Starting at the first line of the data below, repeat each line word for word up to and including the line with "libro (rosa) <855,637>".

----- GIVEN DATA

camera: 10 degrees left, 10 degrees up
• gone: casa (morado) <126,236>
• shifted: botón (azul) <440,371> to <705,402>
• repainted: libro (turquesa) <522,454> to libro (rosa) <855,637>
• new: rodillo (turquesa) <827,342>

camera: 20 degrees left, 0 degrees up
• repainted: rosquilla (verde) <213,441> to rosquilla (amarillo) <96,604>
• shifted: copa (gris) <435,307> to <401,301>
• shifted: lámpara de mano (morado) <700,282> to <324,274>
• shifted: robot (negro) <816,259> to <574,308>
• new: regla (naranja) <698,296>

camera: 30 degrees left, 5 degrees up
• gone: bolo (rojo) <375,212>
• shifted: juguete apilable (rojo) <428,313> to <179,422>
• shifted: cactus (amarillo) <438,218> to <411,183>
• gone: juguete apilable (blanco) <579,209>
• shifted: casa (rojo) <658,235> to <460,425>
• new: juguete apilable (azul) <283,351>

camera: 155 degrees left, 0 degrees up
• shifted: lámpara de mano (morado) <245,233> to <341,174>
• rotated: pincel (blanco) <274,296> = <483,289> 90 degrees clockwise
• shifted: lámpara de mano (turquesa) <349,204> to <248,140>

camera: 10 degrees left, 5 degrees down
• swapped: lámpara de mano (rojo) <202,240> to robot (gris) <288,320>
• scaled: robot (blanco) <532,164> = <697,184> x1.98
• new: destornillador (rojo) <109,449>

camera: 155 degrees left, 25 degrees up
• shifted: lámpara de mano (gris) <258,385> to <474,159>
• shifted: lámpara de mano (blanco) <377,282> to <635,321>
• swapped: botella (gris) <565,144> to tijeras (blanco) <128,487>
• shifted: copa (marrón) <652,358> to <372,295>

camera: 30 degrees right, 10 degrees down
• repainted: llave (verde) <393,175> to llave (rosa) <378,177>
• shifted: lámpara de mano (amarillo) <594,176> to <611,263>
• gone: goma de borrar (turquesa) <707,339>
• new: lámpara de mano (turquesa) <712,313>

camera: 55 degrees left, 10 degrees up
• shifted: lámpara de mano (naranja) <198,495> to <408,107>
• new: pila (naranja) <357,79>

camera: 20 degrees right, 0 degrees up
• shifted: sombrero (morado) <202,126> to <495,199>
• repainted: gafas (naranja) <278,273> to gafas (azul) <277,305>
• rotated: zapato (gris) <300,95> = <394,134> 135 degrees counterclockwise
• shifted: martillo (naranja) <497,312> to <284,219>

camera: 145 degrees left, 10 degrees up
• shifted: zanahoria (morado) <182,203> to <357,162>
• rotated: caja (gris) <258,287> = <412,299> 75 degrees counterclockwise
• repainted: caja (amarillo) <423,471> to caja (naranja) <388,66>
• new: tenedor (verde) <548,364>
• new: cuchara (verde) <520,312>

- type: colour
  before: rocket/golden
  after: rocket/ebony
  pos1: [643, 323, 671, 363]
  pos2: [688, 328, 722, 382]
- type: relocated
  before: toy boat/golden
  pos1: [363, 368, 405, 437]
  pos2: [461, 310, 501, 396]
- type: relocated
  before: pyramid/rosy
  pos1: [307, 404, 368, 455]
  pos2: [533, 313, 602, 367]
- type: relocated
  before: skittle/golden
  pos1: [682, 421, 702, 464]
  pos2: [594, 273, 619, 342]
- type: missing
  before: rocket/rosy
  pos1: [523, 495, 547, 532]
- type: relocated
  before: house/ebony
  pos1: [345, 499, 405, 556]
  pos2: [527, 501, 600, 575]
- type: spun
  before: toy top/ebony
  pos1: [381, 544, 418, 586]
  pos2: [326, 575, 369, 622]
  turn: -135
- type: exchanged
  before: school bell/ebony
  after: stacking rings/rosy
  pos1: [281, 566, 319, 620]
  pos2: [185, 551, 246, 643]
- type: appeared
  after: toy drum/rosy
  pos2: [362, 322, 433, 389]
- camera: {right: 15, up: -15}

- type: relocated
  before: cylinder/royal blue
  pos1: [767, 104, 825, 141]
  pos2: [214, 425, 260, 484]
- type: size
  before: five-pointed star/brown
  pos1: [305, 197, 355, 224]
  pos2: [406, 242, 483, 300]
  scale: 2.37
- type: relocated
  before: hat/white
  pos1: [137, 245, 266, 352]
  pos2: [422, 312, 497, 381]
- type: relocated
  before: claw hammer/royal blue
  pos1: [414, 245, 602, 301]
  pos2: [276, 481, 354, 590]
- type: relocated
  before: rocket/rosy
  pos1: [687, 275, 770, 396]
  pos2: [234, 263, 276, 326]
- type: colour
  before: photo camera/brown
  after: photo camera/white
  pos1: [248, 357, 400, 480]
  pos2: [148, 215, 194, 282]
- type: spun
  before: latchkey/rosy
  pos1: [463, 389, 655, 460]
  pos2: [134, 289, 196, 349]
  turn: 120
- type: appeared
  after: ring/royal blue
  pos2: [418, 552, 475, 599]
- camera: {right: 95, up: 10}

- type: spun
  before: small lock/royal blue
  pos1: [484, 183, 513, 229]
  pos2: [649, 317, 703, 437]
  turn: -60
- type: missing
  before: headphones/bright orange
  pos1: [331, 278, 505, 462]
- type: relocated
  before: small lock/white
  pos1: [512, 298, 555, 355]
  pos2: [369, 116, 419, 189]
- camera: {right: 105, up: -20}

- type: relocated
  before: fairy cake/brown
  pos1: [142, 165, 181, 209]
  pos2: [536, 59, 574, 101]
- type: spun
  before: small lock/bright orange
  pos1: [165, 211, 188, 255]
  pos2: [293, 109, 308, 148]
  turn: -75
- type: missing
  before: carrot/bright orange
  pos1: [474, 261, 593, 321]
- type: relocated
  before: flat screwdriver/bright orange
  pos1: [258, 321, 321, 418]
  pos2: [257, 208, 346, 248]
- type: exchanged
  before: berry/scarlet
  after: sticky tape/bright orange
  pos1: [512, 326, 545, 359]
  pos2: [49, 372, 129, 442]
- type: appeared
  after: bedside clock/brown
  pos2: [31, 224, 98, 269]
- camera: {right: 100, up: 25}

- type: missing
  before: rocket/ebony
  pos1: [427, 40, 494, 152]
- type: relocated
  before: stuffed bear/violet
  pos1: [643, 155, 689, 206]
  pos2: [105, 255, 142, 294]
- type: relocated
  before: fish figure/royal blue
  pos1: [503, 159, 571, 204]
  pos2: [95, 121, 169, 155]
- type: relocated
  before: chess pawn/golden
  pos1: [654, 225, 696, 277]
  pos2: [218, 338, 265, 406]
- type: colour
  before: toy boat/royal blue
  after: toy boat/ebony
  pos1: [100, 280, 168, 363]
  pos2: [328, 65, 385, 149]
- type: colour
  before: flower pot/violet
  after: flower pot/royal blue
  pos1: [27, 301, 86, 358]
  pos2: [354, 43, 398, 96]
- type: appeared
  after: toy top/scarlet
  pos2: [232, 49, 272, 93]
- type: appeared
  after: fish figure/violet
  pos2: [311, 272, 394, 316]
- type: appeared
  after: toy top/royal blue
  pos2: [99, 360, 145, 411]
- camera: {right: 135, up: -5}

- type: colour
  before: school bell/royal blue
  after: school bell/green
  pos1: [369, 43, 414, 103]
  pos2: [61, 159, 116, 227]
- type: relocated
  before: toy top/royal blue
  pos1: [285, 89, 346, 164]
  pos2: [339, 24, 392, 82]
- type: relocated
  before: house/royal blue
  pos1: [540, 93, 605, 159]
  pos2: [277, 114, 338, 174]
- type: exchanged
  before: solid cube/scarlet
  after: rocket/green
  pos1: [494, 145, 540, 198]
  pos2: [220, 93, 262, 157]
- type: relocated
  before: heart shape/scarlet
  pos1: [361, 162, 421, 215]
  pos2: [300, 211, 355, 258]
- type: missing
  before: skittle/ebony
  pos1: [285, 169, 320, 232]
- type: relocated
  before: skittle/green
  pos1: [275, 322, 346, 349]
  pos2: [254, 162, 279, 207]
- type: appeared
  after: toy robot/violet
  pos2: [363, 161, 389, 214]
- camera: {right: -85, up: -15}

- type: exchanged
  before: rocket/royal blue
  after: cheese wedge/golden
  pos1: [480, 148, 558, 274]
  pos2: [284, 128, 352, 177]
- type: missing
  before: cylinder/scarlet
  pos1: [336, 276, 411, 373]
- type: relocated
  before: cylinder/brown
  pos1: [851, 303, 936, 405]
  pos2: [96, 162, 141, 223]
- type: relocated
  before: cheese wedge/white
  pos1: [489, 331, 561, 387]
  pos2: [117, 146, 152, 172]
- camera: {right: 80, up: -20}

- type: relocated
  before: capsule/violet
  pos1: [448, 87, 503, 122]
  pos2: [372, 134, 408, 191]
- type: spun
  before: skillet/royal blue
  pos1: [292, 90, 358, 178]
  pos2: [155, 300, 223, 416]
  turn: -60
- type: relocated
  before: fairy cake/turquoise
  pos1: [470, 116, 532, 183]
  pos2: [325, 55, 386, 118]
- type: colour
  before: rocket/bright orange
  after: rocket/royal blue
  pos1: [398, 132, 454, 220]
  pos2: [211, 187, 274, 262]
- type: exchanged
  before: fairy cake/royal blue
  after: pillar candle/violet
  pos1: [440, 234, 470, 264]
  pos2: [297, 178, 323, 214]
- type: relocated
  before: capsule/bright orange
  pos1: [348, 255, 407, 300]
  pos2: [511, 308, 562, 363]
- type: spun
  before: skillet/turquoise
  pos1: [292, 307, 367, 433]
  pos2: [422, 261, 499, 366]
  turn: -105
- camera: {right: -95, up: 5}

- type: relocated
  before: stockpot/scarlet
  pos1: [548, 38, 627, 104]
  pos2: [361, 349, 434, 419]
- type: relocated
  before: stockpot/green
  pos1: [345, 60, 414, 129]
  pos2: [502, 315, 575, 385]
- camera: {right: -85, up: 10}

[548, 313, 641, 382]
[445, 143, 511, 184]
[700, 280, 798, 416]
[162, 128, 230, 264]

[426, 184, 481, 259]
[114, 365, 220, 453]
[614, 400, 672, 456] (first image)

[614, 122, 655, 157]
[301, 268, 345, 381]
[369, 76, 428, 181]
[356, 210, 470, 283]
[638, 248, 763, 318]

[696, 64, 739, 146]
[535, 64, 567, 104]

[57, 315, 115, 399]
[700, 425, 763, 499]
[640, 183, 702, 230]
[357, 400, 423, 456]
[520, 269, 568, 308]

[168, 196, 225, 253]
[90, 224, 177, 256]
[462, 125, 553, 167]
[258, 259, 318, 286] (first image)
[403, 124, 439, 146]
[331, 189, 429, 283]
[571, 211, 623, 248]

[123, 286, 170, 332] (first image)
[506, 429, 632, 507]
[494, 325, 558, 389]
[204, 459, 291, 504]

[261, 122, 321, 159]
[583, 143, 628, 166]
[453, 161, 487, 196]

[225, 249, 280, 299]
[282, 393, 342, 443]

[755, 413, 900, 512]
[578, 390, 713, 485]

----------

• EXERCISE RESULT:
camera: 10 degrees left, 10 degrees up
• gone: casa (morado) <126,236>
• shifted: botón (azul) <440,371> to <705,402>
• repainted: libro (turquesa) <522,454> to libro (rosa) <855,637>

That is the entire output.